== Assignment ==
Where the entries below show "turquoise fork |", begin there and print that line and all following lines exactly, through the last, omitting pictures.

== Available records ==
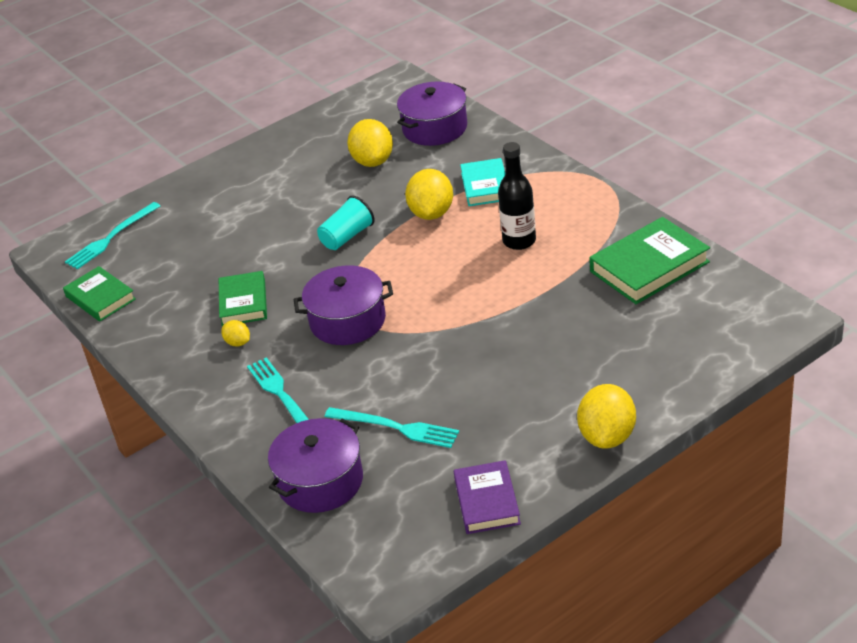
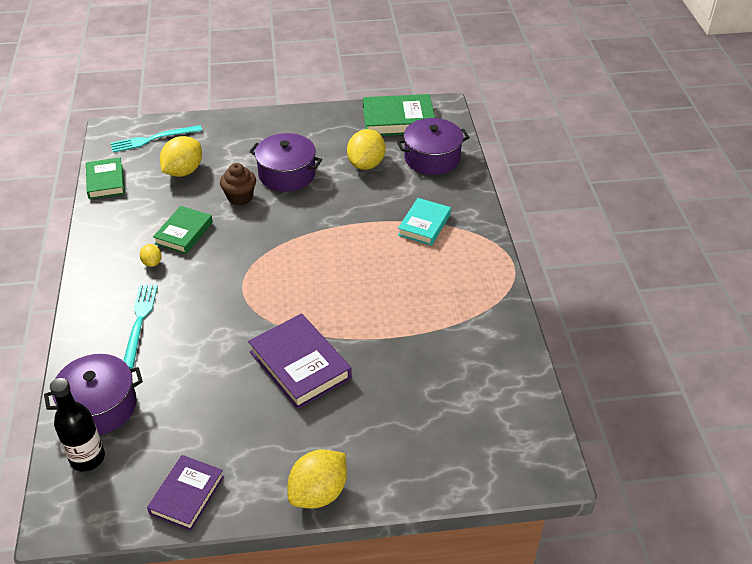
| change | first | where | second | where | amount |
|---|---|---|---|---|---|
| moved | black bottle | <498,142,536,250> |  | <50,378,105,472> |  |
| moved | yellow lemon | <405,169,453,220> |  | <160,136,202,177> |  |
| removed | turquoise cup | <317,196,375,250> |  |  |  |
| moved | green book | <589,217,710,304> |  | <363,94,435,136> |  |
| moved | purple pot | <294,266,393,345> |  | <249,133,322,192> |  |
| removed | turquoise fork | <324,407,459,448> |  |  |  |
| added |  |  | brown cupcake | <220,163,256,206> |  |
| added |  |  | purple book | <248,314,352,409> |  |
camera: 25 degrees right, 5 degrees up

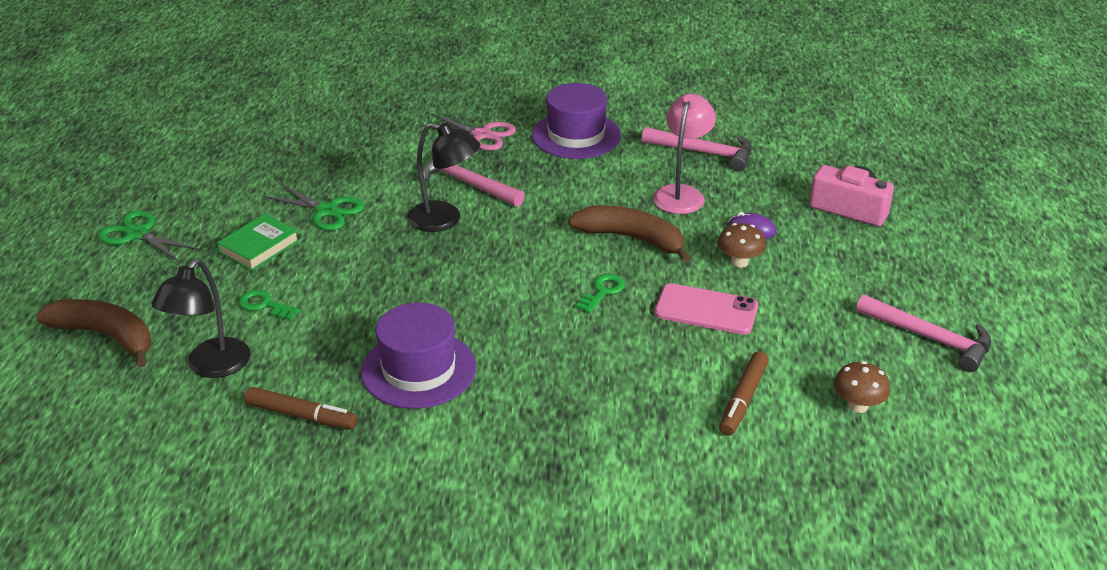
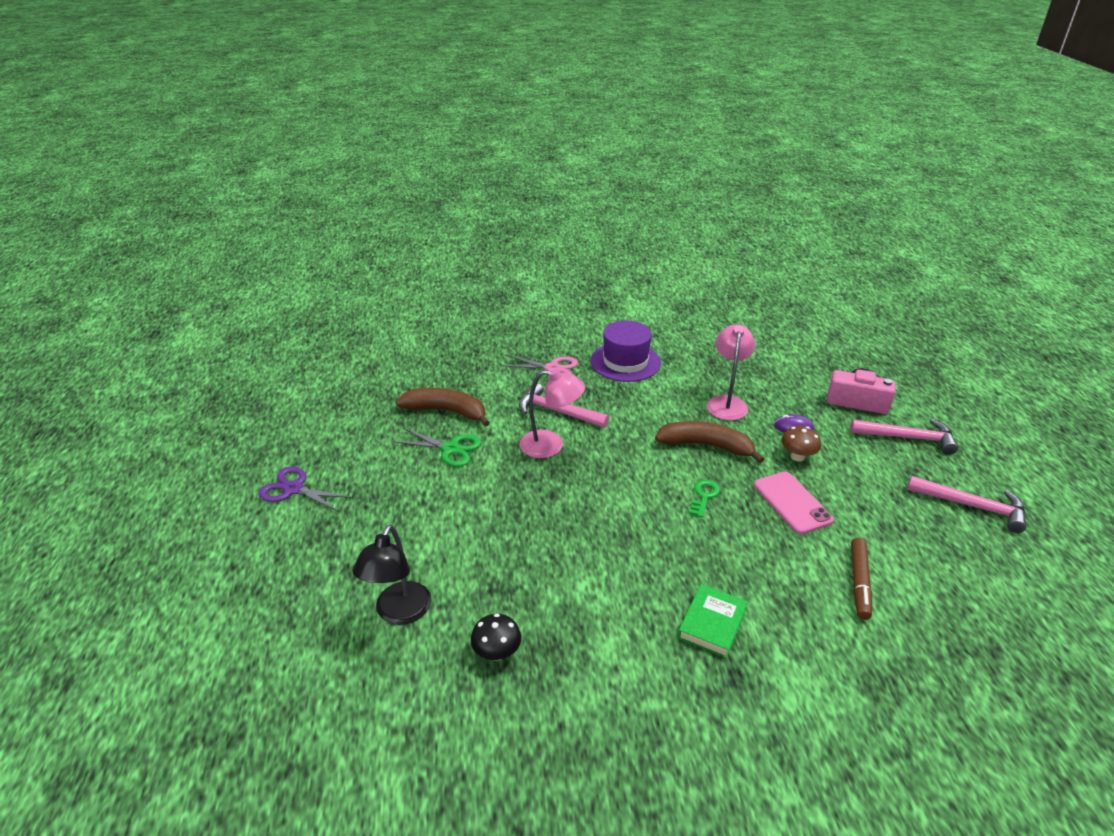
| change | first | where | second | where | amount |
|---|---|---|---|---|---|
| recoloured | black lamp | <407,123,480,232> | pink lamp | <520,369,585,458> |  |
| moved | pink hammer | <642,127,752,172> |  | <850,419,958,454> |  |
| recoloured | green scissors | <98,210,199,262> | purple scissors | <258,466,353,512> |  |
| moved | green book | <217,214,299,271> |  | <678,584,748,658> |  |
| turned | pink phone | <654,283,758,335> |  | <754,472,834,534> | 60 degrees clockwise |
| removed | green key | <239,290,300,320> |  |  |  |
| moved | brown banana | <36,299,151,368> |  | <396,388,490,427> |  |
| removed | purple hat | <361,303,476,409> |  |  |  |
| removed | brown mushroom | <834,361,890,413> |  |  |  |
| replaced | brown marker | <244,387,357,429> | black mushroom | <471,614,521,661> |  |
camera: 10 degrees left, 0 degrees up

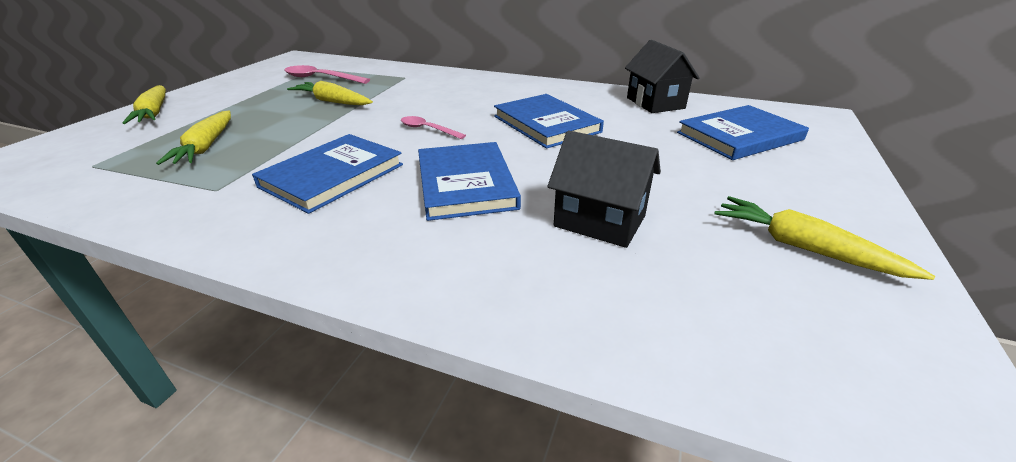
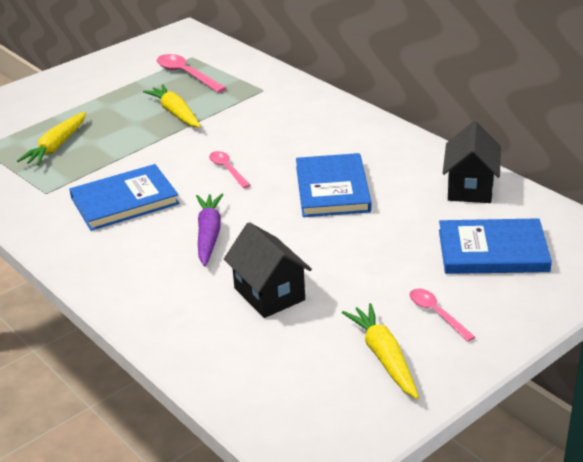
| change | first | where | second | where | amount |
|---|---|---|---|---|---|
| removed | yellow carrot | <122,85,166,124> |  |  |  |
| replaced | blue book | <418,142,521,221> | purple carrot | <196,193,224,267> |  |
| added |  |  | pink spoon | <410,289,475,342> |  |
camera: 30 degrees right, 0 degrees up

== Task output ==
| removed | turquoise fork | <324,407,459,448> |  |  |  |
| added |  |  | brown cupcake | <220,163,256,206> |  |
| added |  |  | purple book | <248,314,352,409> |  |
camera: 25 degrees right, 5 degrees up

| change | first | where | second | where | amount |
|---|---|---|---|---|---|
| recoloured | black lamp | <407,123,480,232> | pink lamp | <520,369,585,458> |  |
| moved | pink hammer | <642,127,752,172> |  | <850,419,958,454> |  |
| recoloured | green scissors | <98,210,199,262> | purple scissors | <258,466,353,512> |  |
| moved | green book | <217,214,299,271> |  | <678,584,748,658> |  |
| turned | pink phone | <654,283,758,335> |  | <754,472,834,534> | 60 degrees clockwise |
| removed | green key | <239,290,300,320> |  |  |  |
| moved | brown banana | <36,299,151,368> |  | <396,388,490,427> |  |
| removed | purple hat | <361,303,476,409> |  |  |  |
| removed | brown mushroom | <834,361,890,413> |  |  |  |
| replaced | brown marker | <244,387,357,429> | black mushroom | <471,614,521,661> |  |
camera: 10 degrees left, 0 degrees up

| change | first | where | second | where | amount |
|---|---|---|---|---|---|
| removed | yellow carrot | <122,85,166,124> |  |  |  |
| replaced | blue book | <418,142,521,221> | purple carrot | <196,193,224,267> |  |
| added |  |  | pink spoon | <410,289,475,342> |  |
camera: 30 degrees right, 0 degrees up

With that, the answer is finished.